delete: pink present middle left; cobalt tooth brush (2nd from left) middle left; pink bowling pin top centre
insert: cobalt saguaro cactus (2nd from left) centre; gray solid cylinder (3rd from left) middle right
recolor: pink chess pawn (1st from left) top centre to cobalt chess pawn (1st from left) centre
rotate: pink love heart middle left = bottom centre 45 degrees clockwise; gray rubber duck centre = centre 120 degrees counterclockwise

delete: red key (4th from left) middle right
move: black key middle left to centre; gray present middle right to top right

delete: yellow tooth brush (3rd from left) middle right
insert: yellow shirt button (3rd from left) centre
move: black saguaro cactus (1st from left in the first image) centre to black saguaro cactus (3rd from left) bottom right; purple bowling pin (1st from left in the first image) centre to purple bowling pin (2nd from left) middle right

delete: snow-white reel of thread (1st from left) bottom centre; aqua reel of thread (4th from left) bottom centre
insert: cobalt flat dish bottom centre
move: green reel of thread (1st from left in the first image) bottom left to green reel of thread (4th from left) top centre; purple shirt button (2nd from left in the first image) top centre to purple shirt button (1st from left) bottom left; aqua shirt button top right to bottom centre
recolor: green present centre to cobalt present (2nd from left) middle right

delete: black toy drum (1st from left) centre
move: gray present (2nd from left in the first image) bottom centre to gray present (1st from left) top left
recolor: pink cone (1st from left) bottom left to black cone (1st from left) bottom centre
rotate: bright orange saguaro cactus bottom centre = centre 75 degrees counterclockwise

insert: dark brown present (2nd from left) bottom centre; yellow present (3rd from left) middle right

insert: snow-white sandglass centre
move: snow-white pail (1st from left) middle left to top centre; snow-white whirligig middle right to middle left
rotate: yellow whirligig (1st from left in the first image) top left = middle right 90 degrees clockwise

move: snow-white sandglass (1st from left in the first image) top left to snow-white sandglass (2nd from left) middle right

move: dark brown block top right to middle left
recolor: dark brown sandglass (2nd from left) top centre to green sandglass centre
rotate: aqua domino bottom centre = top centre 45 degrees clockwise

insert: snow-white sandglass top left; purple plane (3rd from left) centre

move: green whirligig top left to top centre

#####

Problem to work on | Please give back the records exactly as written, beginning at the first line and including the line that holds "recolor: pink chess" as the last.

Your response |
delete: pink present middle left; cobalt tooth brush (2nd from left) middle left; pink bowling pin top centre
insert: cobalt saguaro cactus (2nd from left) centre; gray solid cylinder (3rd from left) middle right
recolor: pink chess pawn (1st from left) top centre to cobalt chess pawn (1st from left) centre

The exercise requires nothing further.